┌────────

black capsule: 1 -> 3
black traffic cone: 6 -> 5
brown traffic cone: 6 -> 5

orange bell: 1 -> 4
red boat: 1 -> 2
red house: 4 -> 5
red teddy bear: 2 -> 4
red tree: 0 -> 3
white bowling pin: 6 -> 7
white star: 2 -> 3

└────────
┌────────

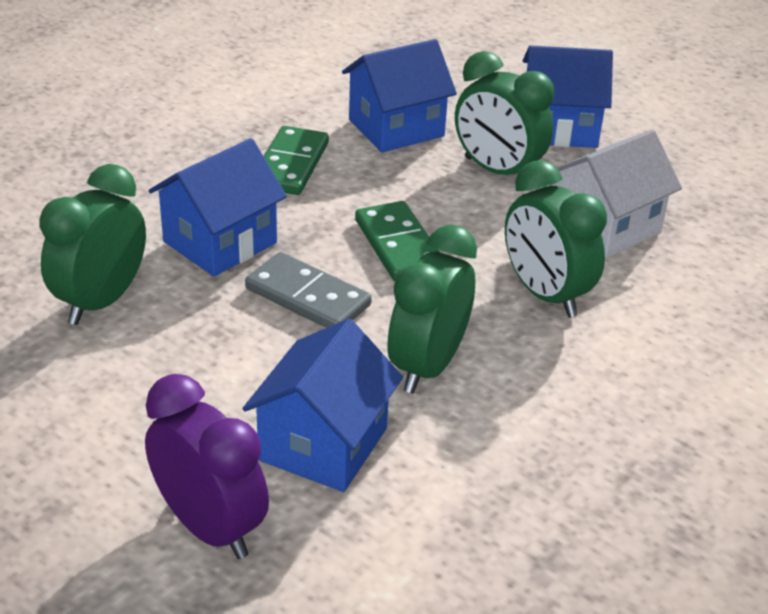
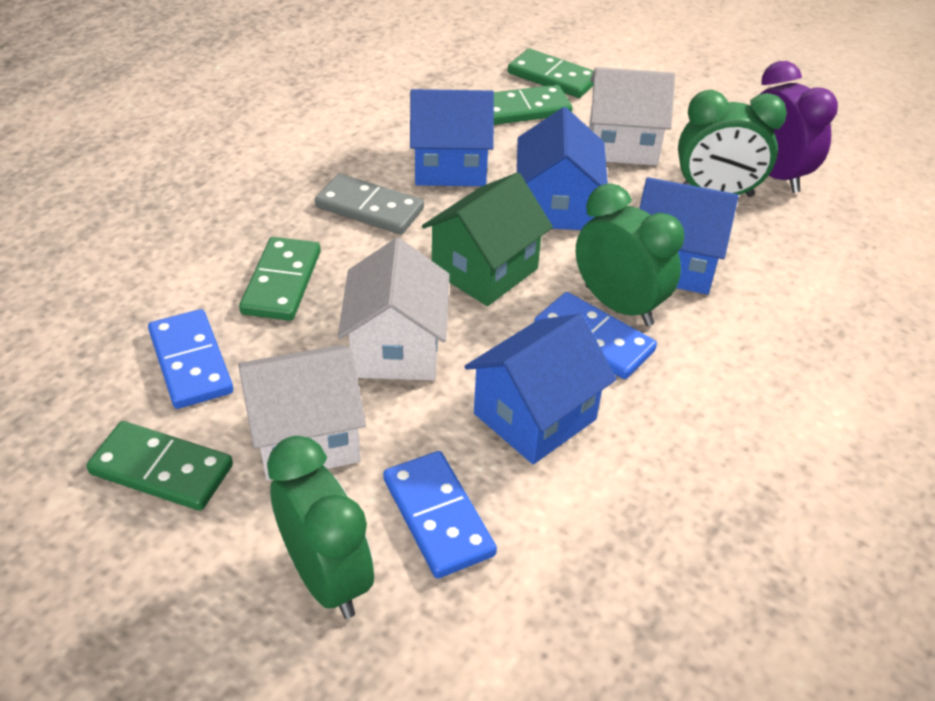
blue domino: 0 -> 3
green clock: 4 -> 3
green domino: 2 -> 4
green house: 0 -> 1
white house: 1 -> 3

└────────

> [PROBLEM TO WORK ON]:
Within the listing above, give again exactly every line from the line with "orange bell: 1 -> 4" through the line with "white star: 2 -> 3", both included, and no other line.

> [TASK SOLUTION]:
orange bell: 1 -> 4
red boat: 1 -> 2
red house: 4 -> 5
red teddy bear: 2 -> 4
red tree: 0 -> 3
white bowling pin: 6 -> 7
white star: 2 -> 3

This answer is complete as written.